PROBLEM:
Set down again exactly the lines of the listing below that fall between the line holding "purple brick E3:E4 level 1 -> none" and the line holding "purple brick B8:B9", inclusive.
Segment Start: SUPPLIED DATA
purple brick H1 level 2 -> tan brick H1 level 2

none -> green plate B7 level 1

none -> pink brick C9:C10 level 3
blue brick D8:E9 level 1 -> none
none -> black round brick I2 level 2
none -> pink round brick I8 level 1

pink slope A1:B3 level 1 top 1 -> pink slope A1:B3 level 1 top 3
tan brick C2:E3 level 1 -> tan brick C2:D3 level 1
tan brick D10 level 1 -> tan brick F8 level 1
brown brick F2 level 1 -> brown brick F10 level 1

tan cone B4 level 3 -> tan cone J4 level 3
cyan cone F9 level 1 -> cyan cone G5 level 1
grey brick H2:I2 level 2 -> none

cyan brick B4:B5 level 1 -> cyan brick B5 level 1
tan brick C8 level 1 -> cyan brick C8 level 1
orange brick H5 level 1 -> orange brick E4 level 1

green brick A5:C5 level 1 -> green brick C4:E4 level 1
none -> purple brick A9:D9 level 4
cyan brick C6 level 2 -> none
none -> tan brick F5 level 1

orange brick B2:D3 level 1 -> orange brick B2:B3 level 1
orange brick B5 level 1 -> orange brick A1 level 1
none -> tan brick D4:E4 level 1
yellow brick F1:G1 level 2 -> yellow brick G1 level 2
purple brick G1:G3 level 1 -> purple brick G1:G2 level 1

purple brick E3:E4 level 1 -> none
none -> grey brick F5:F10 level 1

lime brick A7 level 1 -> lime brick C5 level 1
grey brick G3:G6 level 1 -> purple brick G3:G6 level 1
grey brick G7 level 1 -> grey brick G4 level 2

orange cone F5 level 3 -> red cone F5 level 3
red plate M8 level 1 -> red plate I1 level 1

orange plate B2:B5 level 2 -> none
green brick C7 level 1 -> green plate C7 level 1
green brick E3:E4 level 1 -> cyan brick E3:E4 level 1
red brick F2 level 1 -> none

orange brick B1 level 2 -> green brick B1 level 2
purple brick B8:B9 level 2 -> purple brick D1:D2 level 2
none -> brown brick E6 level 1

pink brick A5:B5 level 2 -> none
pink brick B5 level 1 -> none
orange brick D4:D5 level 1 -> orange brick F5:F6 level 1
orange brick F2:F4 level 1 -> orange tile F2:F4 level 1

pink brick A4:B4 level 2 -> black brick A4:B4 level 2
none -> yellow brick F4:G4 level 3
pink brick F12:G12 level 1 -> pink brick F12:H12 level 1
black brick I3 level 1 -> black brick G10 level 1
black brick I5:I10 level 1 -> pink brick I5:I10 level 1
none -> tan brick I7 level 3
Segment End: SUPPLIED DATA
RESULT FOR THIS EXERCISE:
purple brick E3:E4 level 1 -> none
none -> grey brick F5:F10 level 1

lime brick A7 level 1 -> lime brick C5 level 1
grey brick G3:G6 level 1 -> purple brick G3:G6 level 1
grey brick G7 level 1 -> grey brick G4 level 2

orange cone F5 level 3 -> red cone F5 level 3
red plate M8 level 1 -> red plate I1 level 1

orange plate B2:B5 level 2 -> none
green brick C7 level 1 -> green plate C7 level 1
green brick E3:E4 level 1 -> cyan brick E3:E4 level 1
red brick F2 level 1 -> none

orange brick B1 level 2 -> green brick B1 level 2
purple brick B8:B9 level 2 -> purple brick D1:D2 level 2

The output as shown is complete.